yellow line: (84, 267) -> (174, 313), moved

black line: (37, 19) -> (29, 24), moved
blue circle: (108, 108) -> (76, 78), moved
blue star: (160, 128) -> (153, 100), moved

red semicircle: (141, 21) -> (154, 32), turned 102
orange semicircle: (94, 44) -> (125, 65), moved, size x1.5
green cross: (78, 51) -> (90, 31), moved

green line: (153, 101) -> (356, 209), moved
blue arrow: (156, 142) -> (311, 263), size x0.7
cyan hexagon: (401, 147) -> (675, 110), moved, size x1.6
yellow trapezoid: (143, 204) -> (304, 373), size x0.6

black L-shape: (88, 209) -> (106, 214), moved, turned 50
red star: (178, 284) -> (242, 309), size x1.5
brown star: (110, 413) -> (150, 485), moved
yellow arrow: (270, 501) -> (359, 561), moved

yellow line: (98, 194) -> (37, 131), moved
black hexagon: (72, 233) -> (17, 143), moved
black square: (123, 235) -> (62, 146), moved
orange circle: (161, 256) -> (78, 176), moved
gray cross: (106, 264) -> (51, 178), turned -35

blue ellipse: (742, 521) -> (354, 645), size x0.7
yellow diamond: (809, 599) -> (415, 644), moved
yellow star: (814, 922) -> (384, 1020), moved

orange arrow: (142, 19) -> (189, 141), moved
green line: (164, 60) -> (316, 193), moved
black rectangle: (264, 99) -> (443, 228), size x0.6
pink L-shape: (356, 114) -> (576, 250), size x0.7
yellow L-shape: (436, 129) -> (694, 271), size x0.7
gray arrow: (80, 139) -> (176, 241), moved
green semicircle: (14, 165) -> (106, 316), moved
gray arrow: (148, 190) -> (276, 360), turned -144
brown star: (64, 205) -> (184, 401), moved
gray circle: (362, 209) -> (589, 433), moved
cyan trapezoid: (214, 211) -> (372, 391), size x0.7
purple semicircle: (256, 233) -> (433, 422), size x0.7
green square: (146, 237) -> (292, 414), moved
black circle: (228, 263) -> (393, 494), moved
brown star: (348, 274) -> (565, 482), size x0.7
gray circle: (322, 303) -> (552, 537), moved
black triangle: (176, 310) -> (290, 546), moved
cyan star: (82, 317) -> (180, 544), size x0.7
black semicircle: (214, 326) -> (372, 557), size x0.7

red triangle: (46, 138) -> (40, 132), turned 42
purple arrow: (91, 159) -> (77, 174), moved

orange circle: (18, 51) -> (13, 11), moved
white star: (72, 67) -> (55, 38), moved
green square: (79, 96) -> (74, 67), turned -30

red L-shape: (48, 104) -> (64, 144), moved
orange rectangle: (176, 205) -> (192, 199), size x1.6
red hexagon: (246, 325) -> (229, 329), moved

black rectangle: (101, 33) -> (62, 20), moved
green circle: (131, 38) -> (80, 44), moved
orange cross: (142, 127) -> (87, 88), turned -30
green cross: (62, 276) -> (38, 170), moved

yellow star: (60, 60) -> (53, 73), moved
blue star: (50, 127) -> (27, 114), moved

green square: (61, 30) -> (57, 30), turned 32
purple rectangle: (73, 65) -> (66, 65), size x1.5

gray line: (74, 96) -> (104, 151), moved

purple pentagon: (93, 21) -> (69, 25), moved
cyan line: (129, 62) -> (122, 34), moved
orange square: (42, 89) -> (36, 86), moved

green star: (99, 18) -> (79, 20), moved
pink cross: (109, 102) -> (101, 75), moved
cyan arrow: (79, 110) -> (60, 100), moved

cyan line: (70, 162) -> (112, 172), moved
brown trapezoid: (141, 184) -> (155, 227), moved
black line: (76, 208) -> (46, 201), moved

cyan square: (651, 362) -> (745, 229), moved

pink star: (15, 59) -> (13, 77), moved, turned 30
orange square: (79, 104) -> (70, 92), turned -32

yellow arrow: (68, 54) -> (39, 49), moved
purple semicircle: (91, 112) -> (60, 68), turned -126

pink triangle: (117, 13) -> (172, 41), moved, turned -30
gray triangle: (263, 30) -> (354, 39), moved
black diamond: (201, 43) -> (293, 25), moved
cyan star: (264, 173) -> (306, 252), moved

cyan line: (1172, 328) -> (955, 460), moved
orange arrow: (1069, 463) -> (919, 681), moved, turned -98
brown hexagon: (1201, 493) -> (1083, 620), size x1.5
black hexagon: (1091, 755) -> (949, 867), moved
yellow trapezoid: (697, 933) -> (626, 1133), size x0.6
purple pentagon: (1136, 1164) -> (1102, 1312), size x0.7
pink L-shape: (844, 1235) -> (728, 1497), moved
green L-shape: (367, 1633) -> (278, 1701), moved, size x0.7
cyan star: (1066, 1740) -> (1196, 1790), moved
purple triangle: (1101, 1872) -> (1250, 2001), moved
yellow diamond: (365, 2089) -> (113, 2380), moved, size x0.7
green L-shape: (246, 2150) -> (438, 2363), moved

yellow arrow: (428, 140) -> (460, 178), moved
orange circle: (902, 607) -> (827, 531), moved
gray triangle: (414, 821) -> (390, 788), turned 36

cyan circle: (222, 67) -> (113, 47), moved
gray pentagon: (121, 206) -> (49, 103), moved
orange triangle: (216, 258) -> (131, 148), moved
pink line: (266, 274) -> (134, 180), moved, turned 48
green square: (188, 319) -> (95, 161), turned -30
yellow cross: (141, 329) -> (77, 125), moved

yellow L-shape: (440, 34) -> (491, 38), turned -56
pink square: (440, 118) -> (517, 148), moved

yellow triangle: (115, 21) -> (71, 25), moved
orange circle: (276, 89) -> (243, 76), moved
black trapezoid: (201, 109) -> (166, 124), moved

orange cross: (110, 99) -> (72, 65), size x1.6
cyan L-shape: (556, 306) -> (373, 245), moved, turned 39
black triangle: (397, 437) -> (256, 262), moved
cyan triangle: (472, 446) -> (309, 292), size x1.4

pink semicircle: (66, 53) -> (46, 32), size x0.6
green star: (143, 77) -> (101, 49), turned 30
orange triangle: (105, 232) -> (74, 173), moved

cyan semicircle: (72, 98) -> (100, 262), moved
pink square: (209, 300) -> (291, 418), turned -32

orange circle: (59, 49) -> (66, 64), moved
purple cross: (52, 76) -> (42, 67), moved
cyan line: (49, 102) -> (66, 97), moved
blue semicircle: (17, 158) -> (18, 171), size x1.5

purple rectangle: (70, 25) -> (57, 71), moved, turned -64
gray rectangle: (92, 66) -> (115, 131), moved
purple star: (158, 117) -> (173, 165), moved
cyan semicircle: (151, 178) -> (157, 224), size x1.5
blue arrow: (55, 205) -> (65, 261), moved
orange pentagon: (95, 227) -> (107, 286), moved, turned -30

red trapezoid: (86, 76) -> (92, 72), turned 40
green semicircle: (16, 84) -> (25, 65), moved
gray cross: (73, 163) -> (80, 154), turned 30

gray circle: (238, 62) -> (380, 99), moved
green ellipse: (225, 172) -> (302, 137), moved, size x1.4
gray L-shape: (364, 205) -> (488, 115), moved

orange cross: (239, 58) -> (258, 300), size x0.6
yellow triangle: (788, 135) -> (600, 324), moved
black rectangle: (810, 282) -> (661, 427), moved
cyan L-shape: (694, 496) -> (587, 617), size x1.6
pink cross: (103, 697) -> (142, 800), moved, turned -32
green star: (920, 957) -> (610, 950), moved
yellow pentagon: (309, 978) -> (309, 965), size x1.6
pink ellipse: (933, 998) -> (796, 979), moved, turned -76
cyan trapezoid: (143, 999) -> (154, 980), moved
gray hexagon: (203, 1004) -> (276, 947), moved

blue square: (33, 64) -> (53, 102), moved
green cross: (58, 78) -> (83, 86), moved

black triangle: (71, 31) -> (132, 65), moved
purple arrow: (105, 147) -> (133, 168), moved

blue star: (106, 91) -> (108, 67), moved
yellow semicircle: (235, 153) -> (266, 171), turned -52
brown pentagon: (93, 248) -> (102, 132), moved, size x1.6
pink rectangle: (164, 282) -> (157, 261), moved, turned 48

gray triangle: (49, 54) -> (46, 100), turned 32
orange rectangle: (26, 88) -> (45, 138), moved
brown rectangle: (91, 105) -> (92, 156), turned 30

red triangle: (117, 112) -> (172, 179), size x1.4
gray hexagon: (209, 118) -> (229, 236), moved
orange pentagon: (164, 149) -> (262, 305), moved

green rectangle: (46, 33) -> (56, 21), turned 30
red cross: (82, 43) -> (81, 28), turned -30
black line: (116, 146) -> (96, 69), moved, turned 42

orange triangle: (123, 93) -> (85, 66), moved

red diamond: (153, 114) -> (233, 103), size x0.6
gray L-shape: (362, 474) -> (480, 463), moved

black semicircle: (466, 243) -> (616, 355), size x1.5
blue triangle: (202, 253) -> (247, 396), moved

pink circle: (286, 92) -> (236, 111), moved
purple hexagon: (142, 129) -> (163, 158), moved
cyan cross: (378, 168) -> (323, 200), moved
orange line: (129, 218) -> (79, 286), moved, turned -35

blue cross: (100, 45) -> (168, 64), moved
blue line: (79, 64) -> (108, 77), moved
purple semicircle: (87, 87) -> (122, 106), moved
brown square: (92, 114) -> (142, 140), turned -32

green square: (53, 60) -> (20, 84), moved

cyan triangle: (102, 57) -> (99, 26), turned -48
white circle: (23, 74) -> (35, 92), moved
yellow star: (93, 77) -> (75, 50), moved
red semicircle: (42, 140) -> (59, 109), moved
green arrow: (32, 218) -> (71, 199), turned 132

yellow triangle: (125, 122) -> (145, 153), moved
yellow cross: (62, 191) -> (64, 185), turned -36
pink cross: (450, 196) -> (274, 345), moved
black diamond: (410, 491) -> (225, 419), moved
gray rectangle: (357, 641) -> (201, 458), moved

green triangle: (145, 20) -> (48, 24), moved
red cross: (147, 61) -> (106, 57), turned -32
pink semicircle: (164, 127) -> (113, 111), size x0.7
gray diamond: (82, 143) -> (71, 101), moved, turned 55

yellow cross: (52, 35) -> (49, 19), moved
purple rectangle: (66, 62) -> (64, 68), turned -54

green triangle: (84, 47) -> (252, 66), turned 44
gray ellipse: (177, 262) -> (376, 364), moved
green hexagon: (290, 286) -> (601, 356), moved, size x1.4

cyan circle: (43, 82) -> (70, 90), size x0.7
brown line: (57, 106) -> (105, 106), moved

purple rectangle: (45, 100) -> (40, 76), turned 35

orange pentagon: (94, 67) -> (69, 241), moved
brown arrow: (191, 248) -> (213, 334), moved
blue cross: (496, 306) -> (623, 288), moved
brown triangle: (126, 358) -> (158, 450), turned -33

----

Required work: Figure out how many lines above include the string "white", then report that number and nothing else.

Solution for this exercise: 2